Dataset rows:
= = =
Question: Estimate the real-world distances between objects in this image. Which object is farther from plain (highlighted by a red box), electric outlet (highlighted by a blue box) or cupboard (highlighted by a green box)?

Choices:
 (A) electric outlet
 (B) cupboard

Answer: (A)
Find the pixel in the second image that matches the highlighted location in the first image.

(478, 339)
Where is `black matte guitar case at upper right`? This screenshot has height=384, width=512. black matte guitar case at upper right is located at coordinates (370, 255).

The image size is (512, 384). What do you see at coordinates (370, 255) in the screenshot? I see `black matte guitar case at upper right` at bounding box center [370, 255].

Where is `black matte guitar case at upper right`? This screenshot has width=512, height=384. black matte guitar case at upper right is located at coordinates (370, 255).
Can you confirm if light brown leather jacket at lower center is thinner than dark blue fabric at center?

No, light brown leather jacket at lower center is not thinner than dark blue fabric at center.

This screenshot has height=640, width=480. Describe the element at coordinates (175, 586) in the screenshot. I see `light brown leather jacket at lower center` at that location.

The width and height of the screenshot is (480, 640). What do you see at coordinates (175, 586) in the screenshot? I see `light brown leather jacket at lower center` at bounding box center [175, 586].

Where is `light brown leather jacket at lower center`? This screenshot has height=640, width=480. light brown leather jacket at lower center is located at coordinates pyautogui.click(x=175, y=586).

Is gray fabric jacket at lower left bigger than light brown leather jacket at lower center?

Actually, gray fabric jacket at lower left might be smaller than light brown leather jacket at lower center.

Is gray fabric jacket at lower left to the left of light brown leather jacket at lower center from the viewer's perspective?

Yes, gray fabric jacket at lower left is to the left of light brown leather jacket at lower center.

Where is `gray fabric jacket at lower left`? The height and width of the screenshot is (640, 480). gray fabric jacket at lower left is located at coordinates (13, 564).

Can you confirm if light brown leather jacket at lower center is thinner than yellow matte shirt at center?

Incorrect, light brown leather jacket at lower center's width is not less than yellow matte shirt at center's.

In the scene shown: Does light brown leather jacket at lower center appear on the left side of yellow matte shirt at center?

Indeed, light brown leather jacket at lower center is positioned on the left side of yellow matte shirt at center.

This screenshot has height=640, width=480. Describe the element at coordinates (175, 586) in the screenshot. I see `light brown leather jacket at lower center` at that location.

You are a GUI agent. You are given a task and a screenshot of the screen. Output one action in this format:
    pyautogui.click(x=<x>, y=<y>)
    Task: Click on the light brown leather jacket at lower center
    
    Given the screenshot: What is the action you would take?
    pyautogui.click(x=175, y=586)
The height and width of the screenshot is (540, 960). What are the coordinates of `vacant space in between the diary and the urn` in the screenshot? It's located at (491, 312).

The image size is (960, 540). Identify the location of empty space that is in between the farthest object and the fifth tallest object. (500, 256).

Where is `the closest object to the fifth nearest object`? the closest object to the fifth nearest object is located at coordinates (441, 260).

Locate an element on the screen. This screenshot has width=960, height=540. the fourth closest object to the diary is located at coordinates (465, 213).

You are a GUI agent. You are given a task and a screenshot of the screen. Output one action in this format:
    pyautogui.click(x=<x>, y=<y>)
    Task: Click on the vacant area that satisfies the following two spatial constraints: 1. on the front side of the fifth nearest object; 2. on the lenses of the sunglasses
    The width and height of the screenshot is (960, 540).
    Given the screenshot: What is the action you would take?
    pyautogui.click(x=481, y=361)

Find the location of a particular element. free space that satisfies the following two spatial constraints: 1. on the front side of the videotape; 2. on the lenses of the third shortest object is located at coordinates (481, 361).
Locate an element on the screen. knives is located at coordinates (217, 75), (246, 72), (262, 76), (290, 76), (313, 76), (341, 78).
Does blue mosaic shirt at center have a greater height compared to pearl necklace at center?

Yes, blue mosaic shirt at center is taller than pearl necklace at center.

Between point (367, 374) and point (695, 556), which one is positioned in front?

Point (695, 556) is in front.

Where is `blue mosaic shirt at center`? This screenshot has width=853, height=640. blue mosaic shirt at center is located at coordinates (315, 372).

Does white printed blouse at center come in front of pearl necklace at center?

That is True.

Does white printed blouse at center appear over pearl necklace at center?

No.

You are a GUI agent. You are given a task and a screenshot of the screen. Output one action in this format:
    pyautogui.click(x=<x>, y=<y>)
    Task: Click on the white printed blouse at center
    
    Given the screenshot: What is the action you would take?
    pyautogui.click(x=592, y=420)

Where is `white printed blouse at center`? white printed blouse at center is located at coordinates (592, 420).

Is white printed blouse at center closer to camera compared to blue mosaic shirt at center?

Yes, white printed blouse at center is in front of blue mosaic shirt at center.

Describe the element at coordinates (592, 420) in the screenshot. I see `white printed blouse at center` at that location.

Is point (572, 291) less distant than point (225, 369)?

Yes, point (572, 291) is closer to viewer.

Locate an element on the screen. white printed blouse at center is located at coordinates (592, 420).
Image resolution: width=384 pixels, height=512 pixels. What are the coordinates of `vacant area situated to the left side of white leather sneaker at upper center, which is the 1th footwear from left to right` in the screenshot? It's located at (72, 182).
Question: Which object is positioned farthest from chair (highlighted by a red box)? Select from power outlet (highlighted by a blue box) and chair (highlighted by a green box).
= = =
# Request
Reproduce the records above with every occurrence of "gray fabric jacket" replaced by "gray wool jacket". Leave all other text unchanged.

# Answer for the task
Question: Estimate the real-world distances between objects in this image. Which object is farther from plain (highlighted by a red box), electric outlet (highlighted by a blue box) or cupboard (highlighted by a green box)?

Choices:
 (A) electric outlet
 (B) cupboard

Answer: (A)
Find the pixel in the second image that matches the highlighted location in the first image.

(478, 339)
Where is `black matte guitar case at upper right`? This screenshot has height=384, width=512. black matte guitar case at upper right is located at coordinates (370, 255).

The image size is (512, 384). What do you see at coordinates (370, 255) in the screenshot? I see `black matte guitar case at upper right` at bounding box center [370, 255].

Where is `black matte guitar case at upper right`? This screenshot has width=512, height=384. black matte guitar case at upper right is located at coordinates (370, 255).
Can you confirm if light brown leather jacket at lower center is thinner than dark blue fabric at center?

No, light brown leather jacket at lower center is not thinner than dark blue fabric at center.

This screenshot has height=640, width=480. Describe the element at coordinates (175, 586) in the screenshot. I see `light brown leather jacket at lower center` at that location.

The width and height of the screenshot is (480, 640). What do you see at coordinates (175, 586) in the screenshot? I see `light brown leather jacket at lower center` at bounding box center [175, 586].

Where is `light brown leather jacket at lower center`? This screenshot has height=640, width=480. light brown leather jacket at lower center is located at coordinates pyautogui.click(x=175, y=586).

Is gray wool jacket at lower left bigger than light brown leather jacket at lower center?

Actually, gray wool jacket at lower left might be smaller than light brown leather jacket at lower center.

Is gray wool jacket at lower left to the left of light brown leather jacket at lower center from the viewer's perspective?

Yes, gray wool jacket at lower left is to the left of light brown leather jacket at lower center.

Where is `gray wool jacket at lower left`? The height and width of the screenshot is (640, 480). gray wool jacket at lower left is located at coordinates (13, 564).

Can you confirm if light brown leather jacket at lower center is thinner than yellow matte shirt at center?

Incorrect, light brown leather jacket at lower center's width is not less than yellow matte shirt at center's.

In the scene shown: Does light brown leather jacket at lower center appear on the left side of yellow matte shirt at center?

Indeed, light brown leather jacket at lower center is positioned on the left side of yellow matte shirt at center.

This screenshot has height=640, width=480. Describe the element at coordinates (175, 586) in the screenshot. I see `light brown leather jacket at lower center` at that location.

You are a GUI agent. You are given a task and a screenshot of the screen. Output one action in this format:
    pyautogui.click(x=<x>, y=<y>)
    Task: Click on the light brown leather jacket at lower center
    
    Given the screenshot: What is the action you would take?
    pyautogui.click(x=175, y=586)
The height and width of the screenshot is (540, 960). What are the coordinates of `vacant space in between the diary and the urn` in the screenshot? It's located at (491, 312).

The image size is (960, 540). Identify the location of empty space that is in between the farthest object and the fifth tallest object. (500, 256).

Where is `the closest object to the fifth nearest object`? the closest object to the fifth nearest object is located at coordinates (441, 260).

Locate an element on the screen. This screenshot has width=960, height=540. the fourth closest object to the diary is located at coordinates (465, 213).

You are a GUI agent. You are given a task and a screenshot of the screen. Output one action in this format:
    pyautogui.click(x=<x>, y=<y>)
    Task: Click on the vacant area that satisfies the following two spatial constraints: 1. on the front side of the fifth nearest object; 2. on the lenses of the sunglasses
    The width and height of the screenshot is (960, 540).
    Given the screenshot: What is the action you would take?
    pyautogui.click(x=481, y=361)

Find the location of a particular element. free space that satisfies the following two spatial constraints: 1. on the front side of the videotape; 2. on the lenses of the third shortest object is located at coordinates (481, 361).
Locate an element on the screen. knives is located at coordinates (217, 75), (246, 72), (262, 76), (290, 76), (313, 76), (341, 78).
Does blue mosaic shirt at center have a greater height compared to pearl necklace at center?

Yes, blue mosaic shirt at center is taller than pearl necklace at center.

Between point (367, 374) and point (695, 556), which one is positioned in front?

Point (695, 556) is in front.

Where is `blue mosaic shirt at center`? This screenshot has width=853, height=640. blue mosaic shirt at center is located at coordinates (315, 372).

Does white printed blouse at center come in front of pearl necklace at center?

That is True.

Does white printed blouse at center appear over pearl necklace at center?

No.

You are a GUI agent. You are given a task and a screenshot of the screen. Output one action in this format:
    pyautogui.click(x=<x>, y=<y>)
    Task: Click on the white printed blouse at center
    
    Given the screenshot: What is the action you would take?
    pyautogui.click(x=592, y=420)

Where is `white printed blouse at center`? white printed blouse at center is located at coordinates (592, 420).

Is white printed blouse at center closer to camera compared to blue mosaic shirt at center?

Yes, white printed blouse at center is in front of blue mosaic shirt at center.

Describe the element at coordinates (592, 420) in the screenshot. I see `white printed blouse at center` at that location.

Is point (572, 291) less distant than point (225, 369)?

Yes, point (572, 291) is closer to viewer.

Locate an element on the screen. white printed blouse at center is located at coordinates (592, 420).
Image resolution: width=384 pixels, height=512 pixels. What are the coordinates of `vacant area situated to the left side of white leather sneaker at upper center, which is the 1th footwear from left to right` in the screenshot? It's located at (72, 182).
Question: Which object is positioned farthest from chair (highlighted by a red box)? Select from power outlet (highlighted by a blue box) and chair (highlighted by a green box).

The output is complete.